+++ DATA SHOWN +++

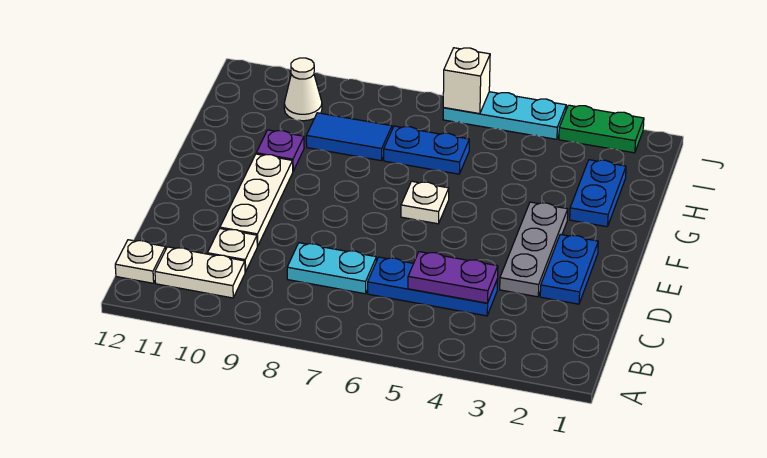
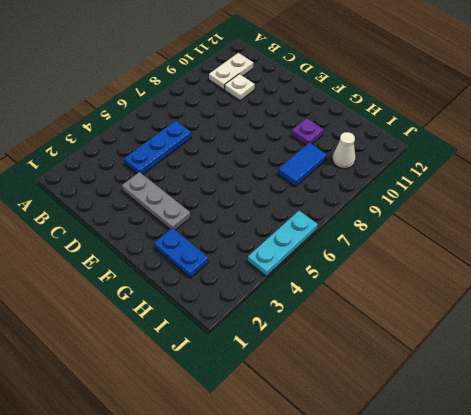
none -> white plate B12 level 1
none -> cyan plate C7:C8 level 1
none -> blue plate D2:E2 level 1

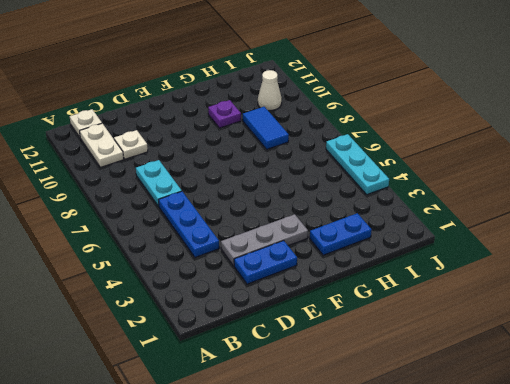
none -> white plate D10:F10 level 1
none -> white plate F6 level 1
none -> blue plate H6:H7 level 1

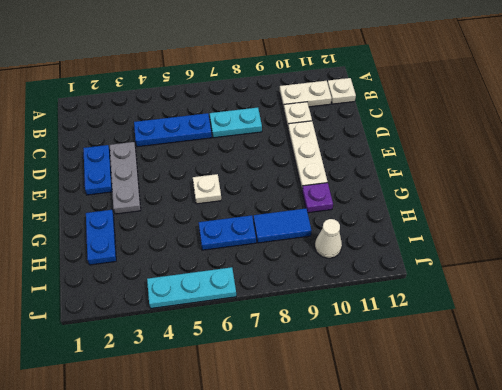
none -> green plate J2:J3 level 1
none -> purple plate C4:C5 level 2
none -> white brick J6 level 2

+++

Consider the string "plate". State how many lines of the data contain it, giving the number alone.

*ANSWER BELOW:*
8